WHAT YOU HAVE TO DO → Please write out the full listing beneath this line exactly, skipping its images.

DATASET EXCERPT →
=== Begin Enclosure ===

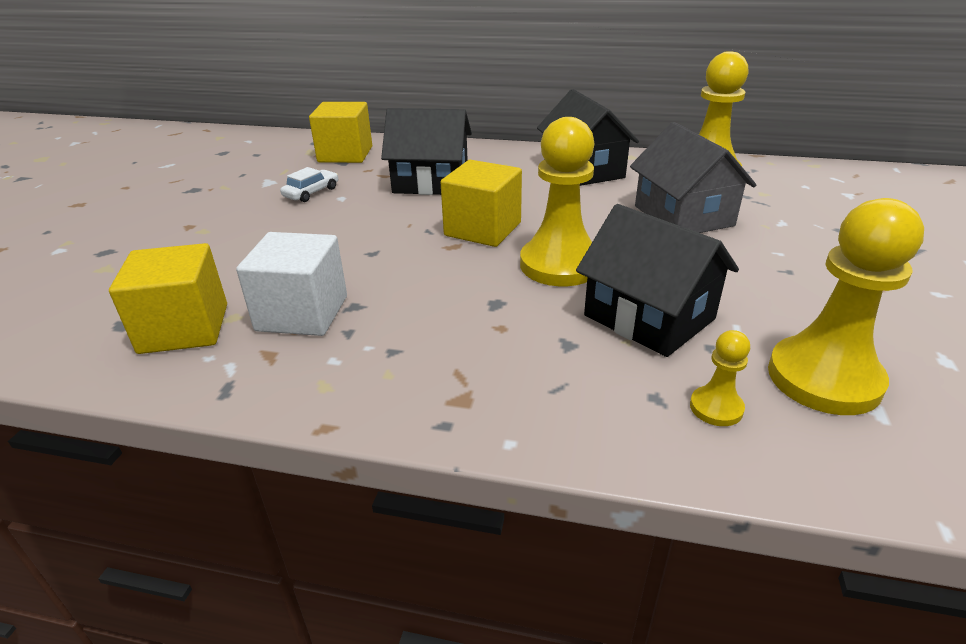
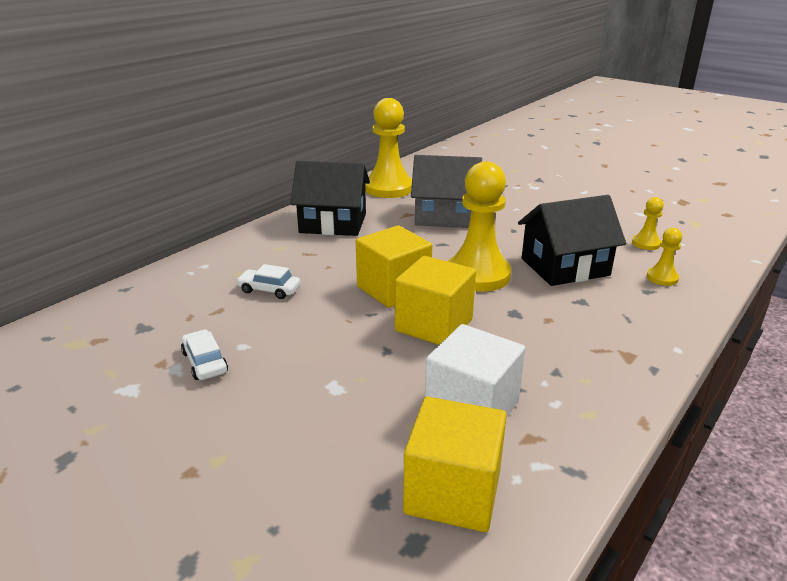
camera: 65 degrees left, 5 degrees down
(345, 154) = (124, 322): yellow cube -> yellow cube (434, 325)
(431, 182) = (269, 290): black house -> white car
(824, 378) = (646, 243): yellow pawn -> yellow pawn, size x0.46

=== End Enclosure ===

WRITTEN RESPONSE →
camera: 65 degrees left, 5 degrees down
(345, 154) = (124, 322): yellow cube -> yellow cube (434, 325)
(431, 182) = (269, 290): black house -> white car
(824, 378) = (646, 243): yellow pawn -> yellow pawn, size x0.46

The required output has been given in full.